## [What this task involves]
Locate each line of the records below that contains the string "shape", treating uppercase and lowercase as different, and copy those lines.

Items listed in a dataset
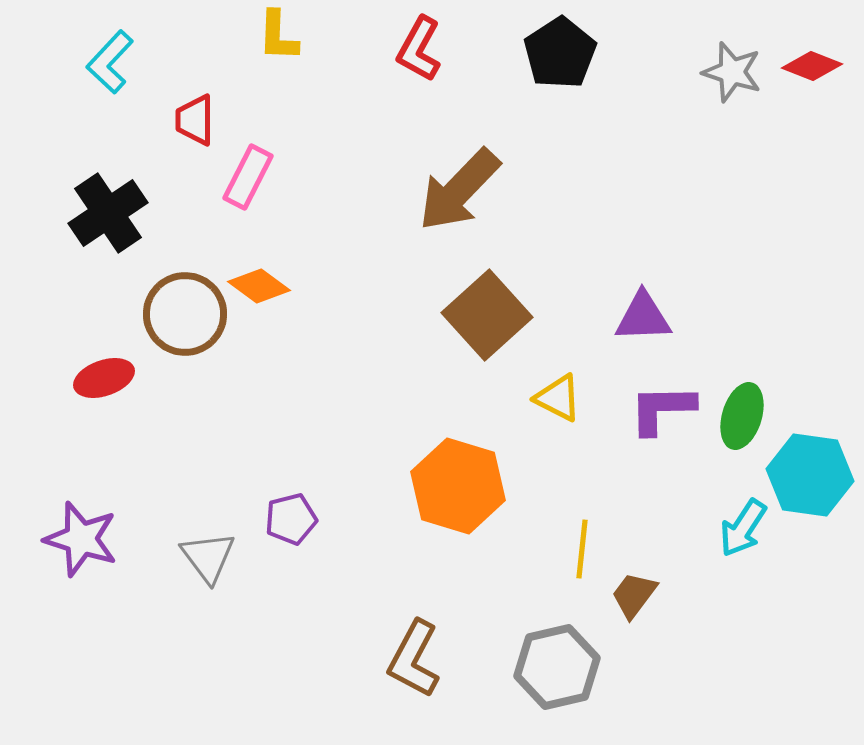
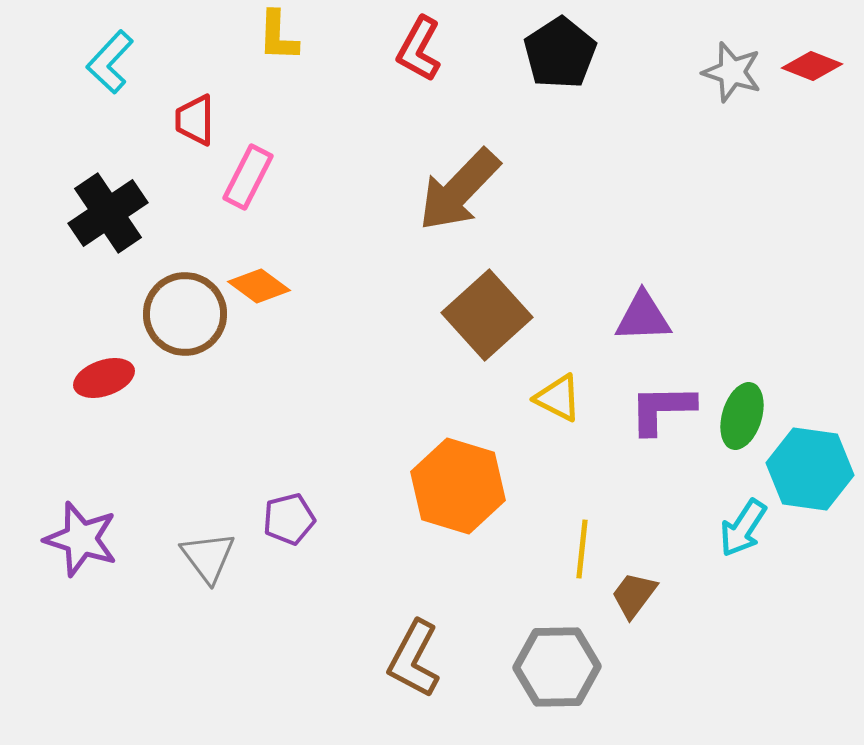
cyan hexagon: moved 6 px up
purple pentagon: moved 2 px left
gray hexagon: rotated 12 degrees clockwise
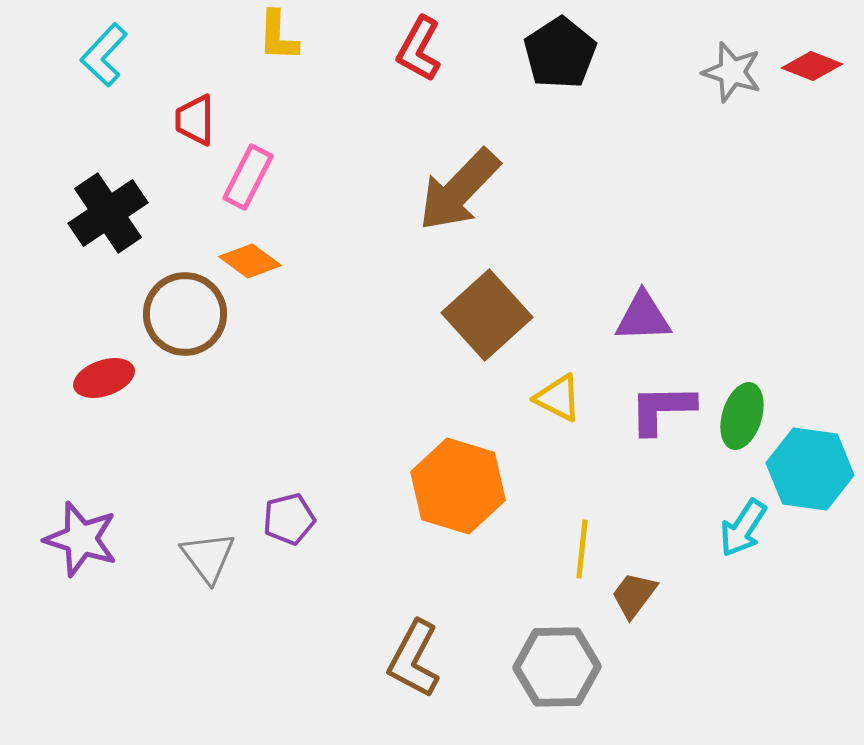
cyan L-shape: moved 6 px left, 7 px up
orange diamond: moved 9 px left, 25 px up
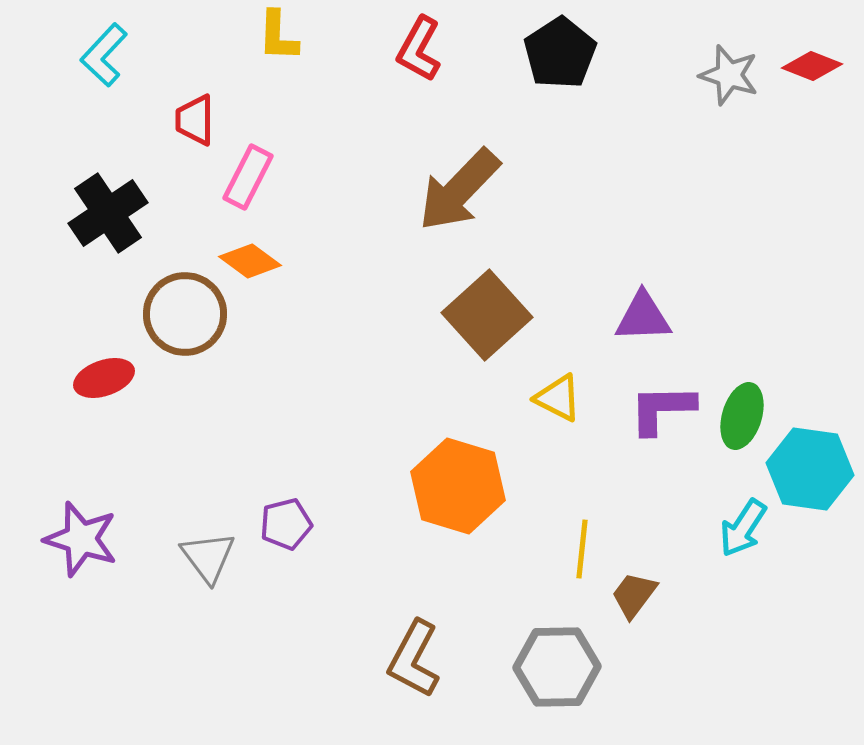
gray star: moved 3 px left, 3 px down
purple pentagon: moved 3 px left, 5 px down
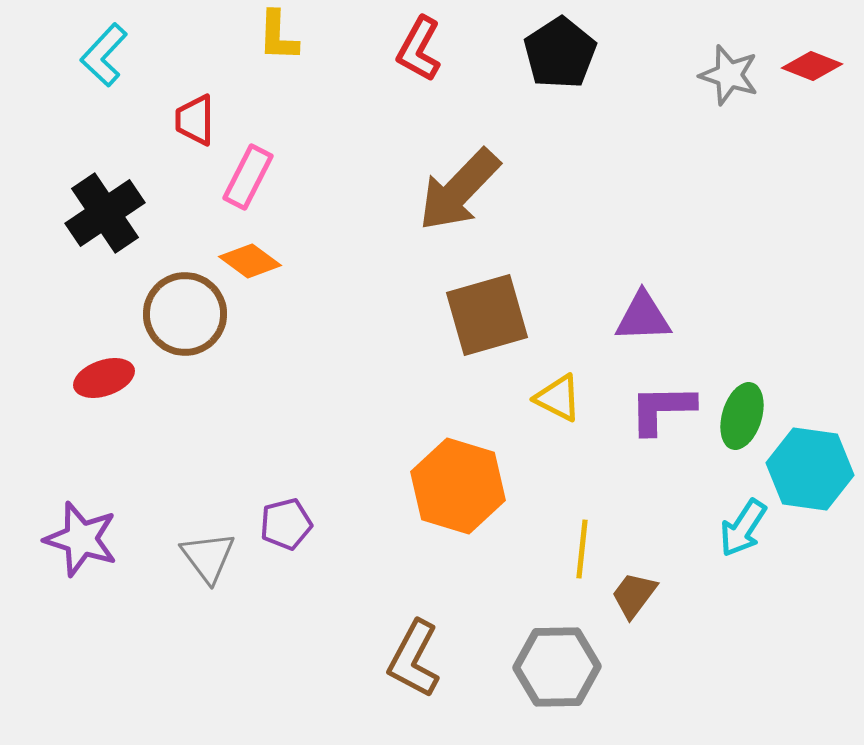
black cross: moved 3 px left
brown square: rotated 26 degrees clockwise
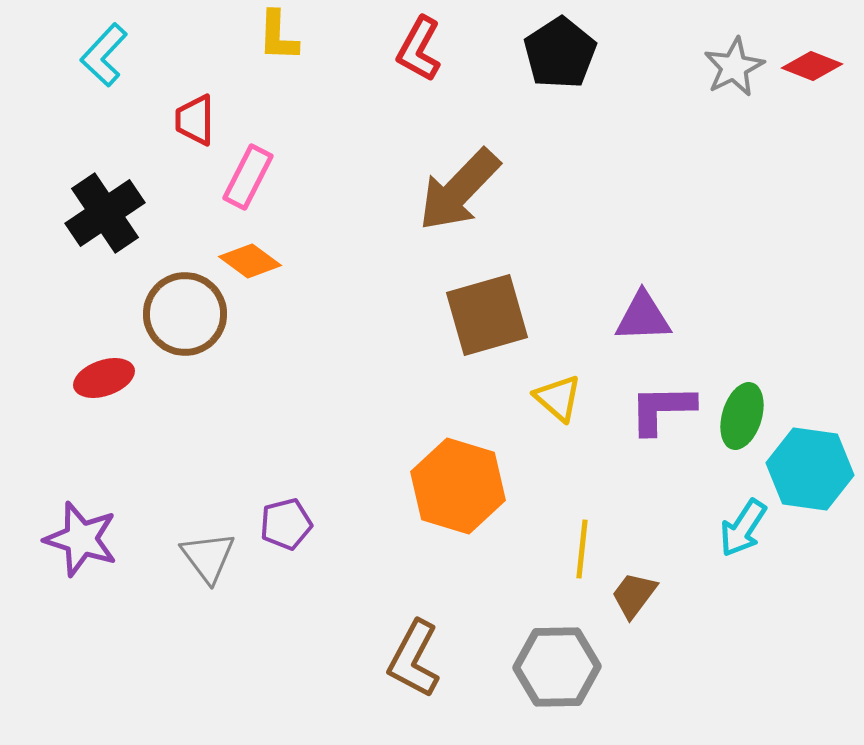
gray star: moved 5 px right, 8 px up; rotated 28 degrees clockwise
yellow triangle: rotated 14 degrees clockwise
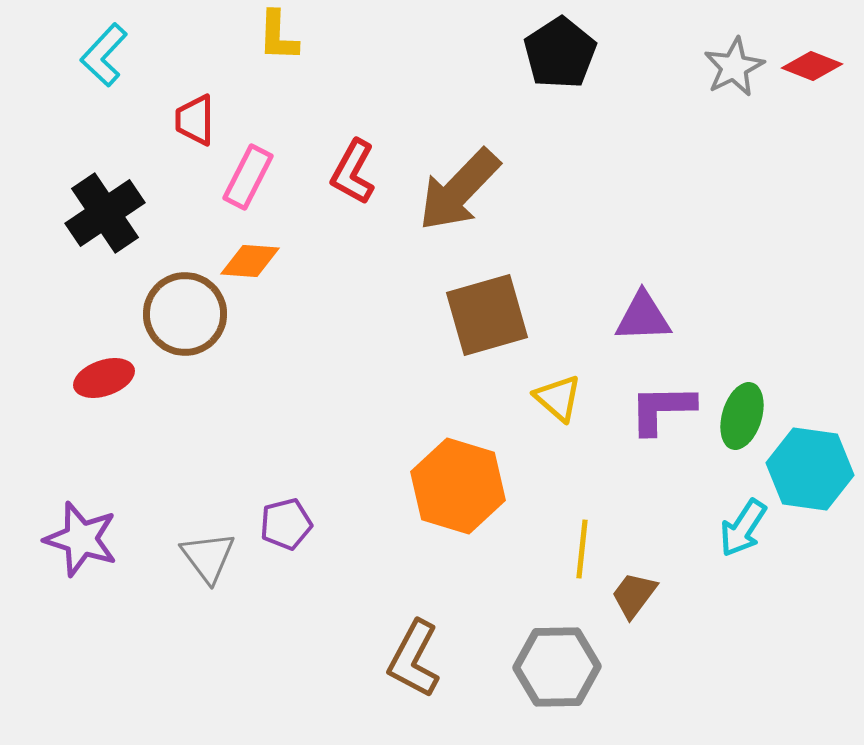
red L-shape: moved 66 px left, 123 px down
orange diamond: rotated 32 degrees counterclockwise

## [Final result]
cyan L-shape: moved 6 px left, 7 px up
red L-shape: moved 66 px left, 123 px down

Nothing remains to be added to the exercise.